> _What you need to do_: Each line below must be reproduced exactly as it stands. Pictures stay out of the copy.

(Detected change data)
-*-

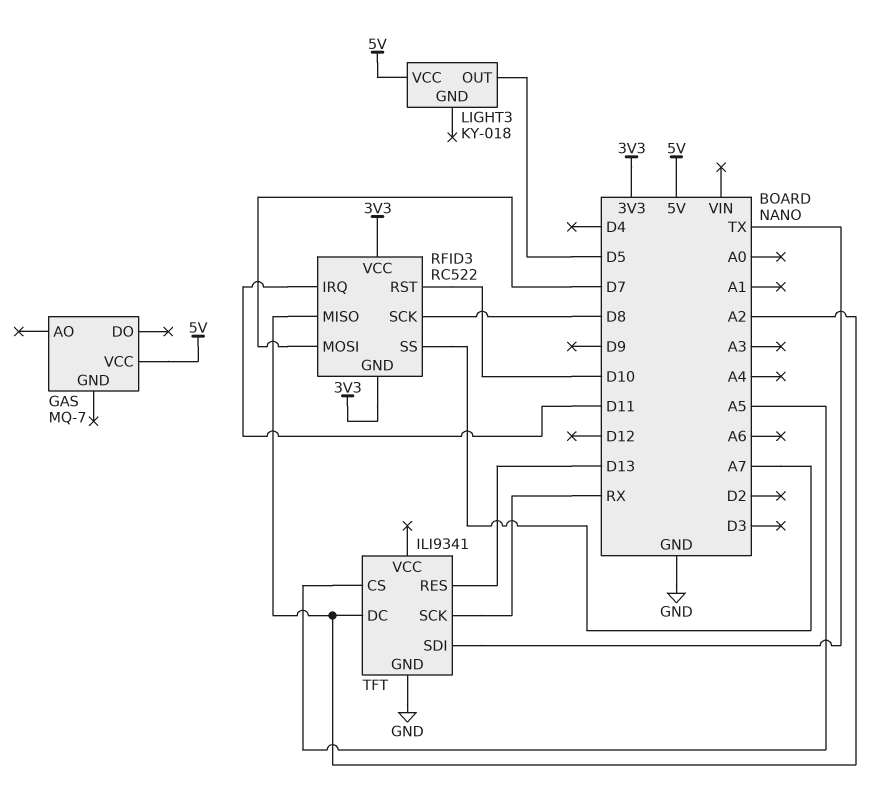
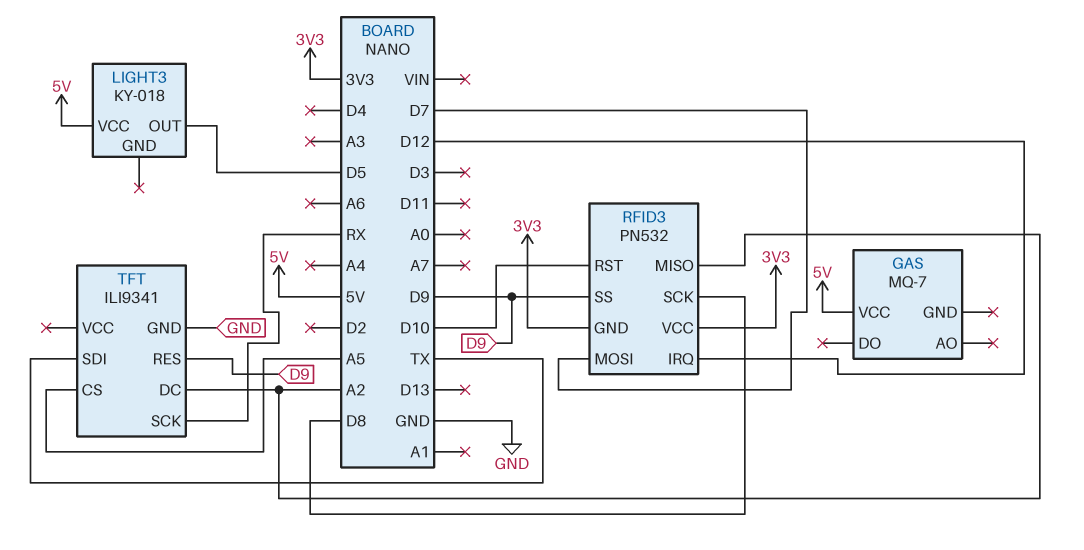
RFID3: RC522 -> PN532
RFID3 pin IRQ: D11 -> D12
RFID3 pin SS: A7 -> D9
TFT pin RES: D13 -> D9

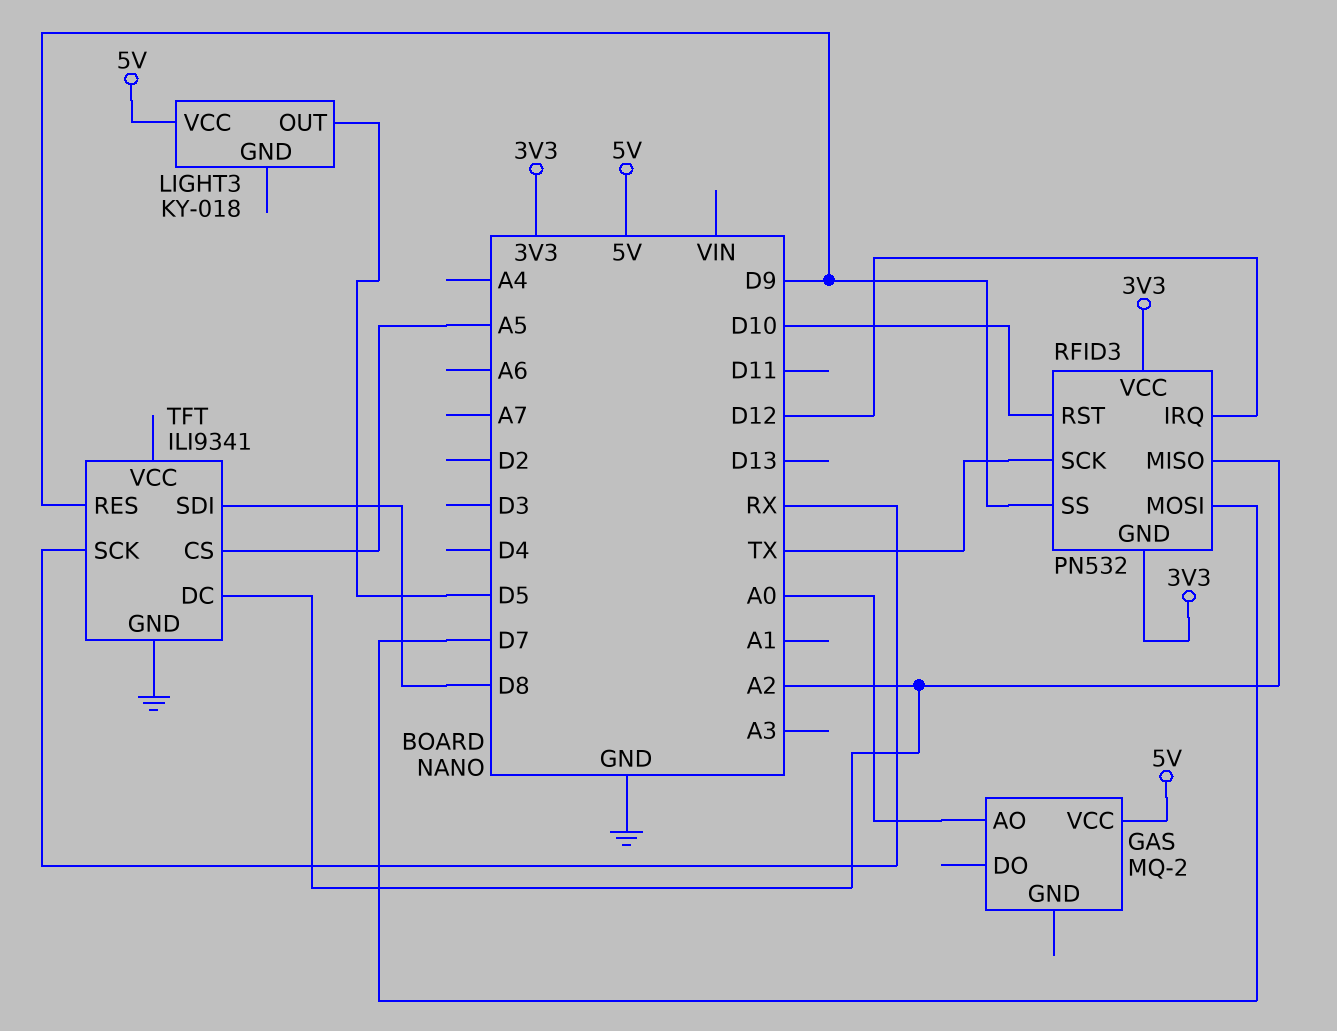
GAS: MQ-7 -> MQ-2
GAS pin AO: none -> A0
RFID3 pin SCK: D8 -> TX
TFT pin SDI: TX -> D8

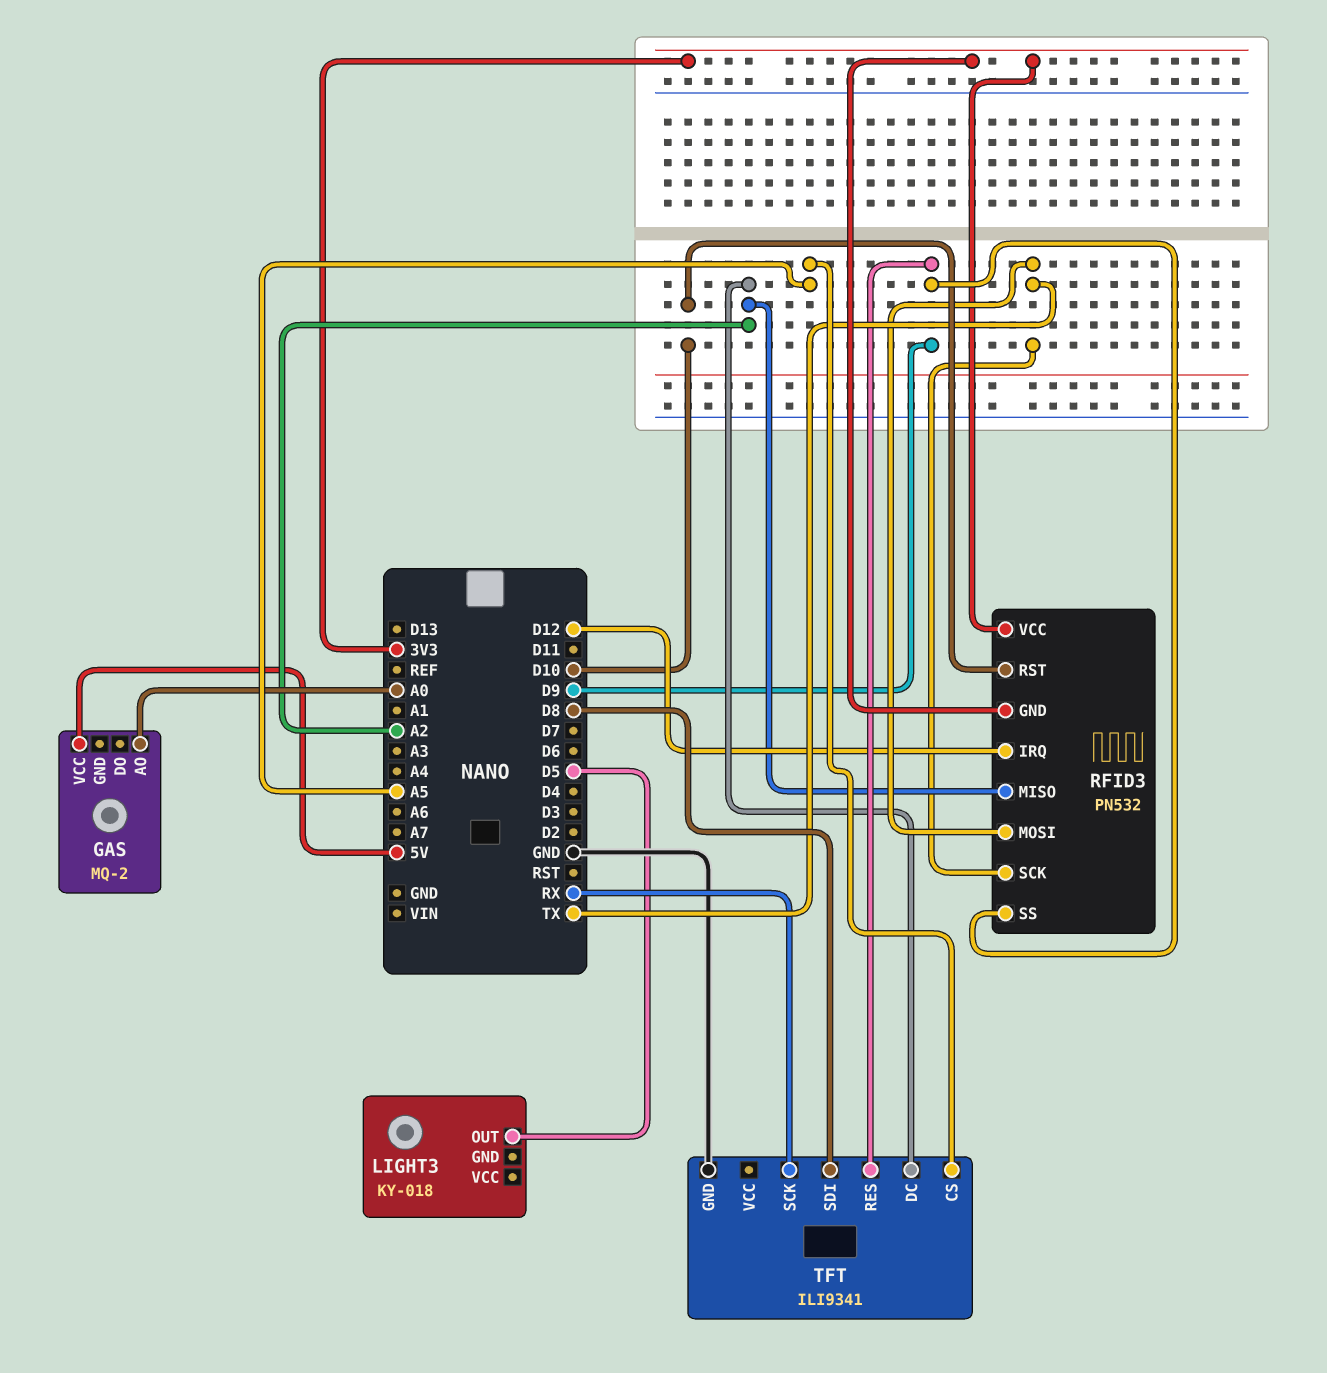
LIGHT3 pin VCC: 5V -> none
RFID3 pin MOSI: D7 -> TX

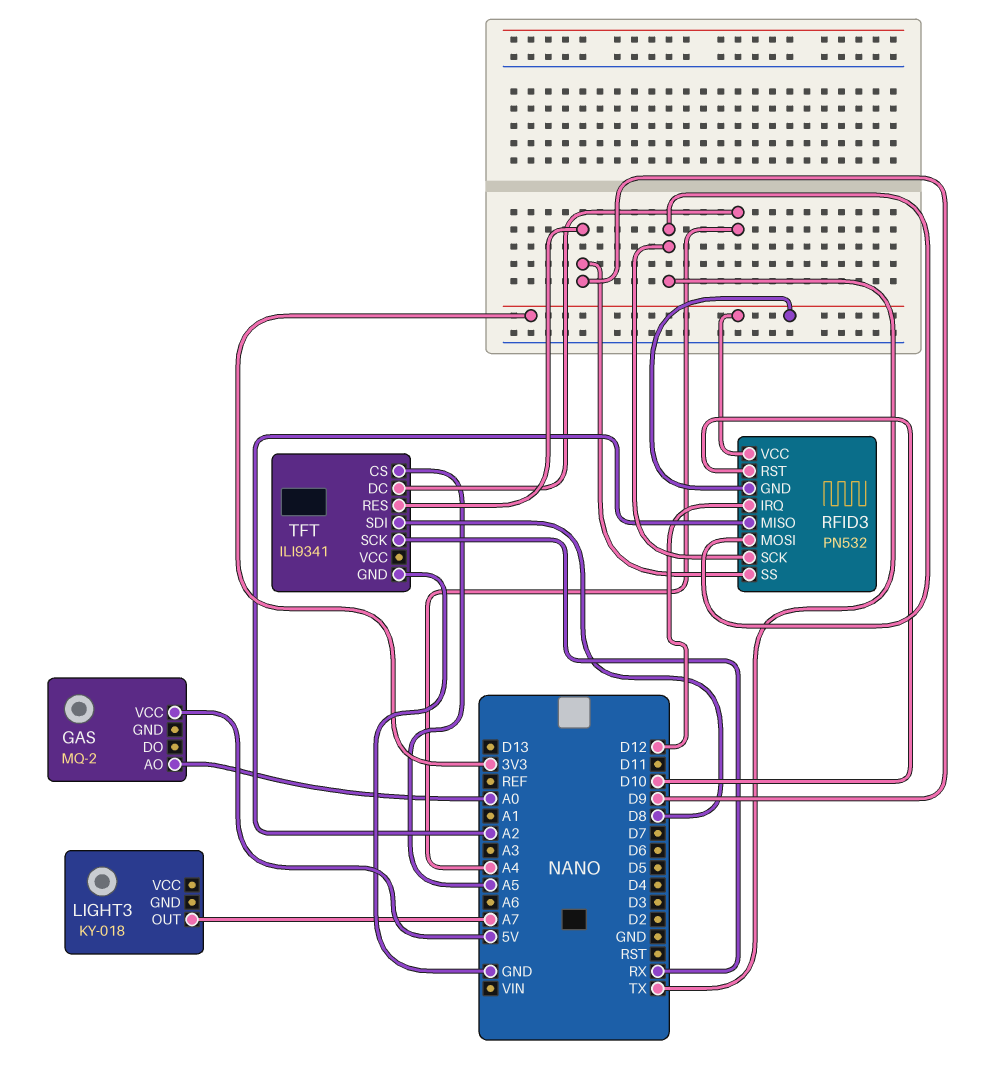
LIGHT3 pin OUT: D5 -> A7
TFT pin DC: A2 -> A4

-*-

> _Solution below_:
RFID3: RC522 -> PN532
RFID3 pin IRQ: D11 -> D12
RFID3 pin SS: A7 -> D9
TFT pin RES: D13 -> D9

GAS: MQ-7 -> MQ-2
GAS pin AO: none -> A0
RFID3 pin SCK: D8 -> TX
TFT pin SDI: TX -> D8

LIGHT3 pin VCC: 5V -> none
RFID3 pin MOSI: D7 -> TX

LIGHT3 pin OUT: D5 -> A7
TFT pin DC: A2 -> A4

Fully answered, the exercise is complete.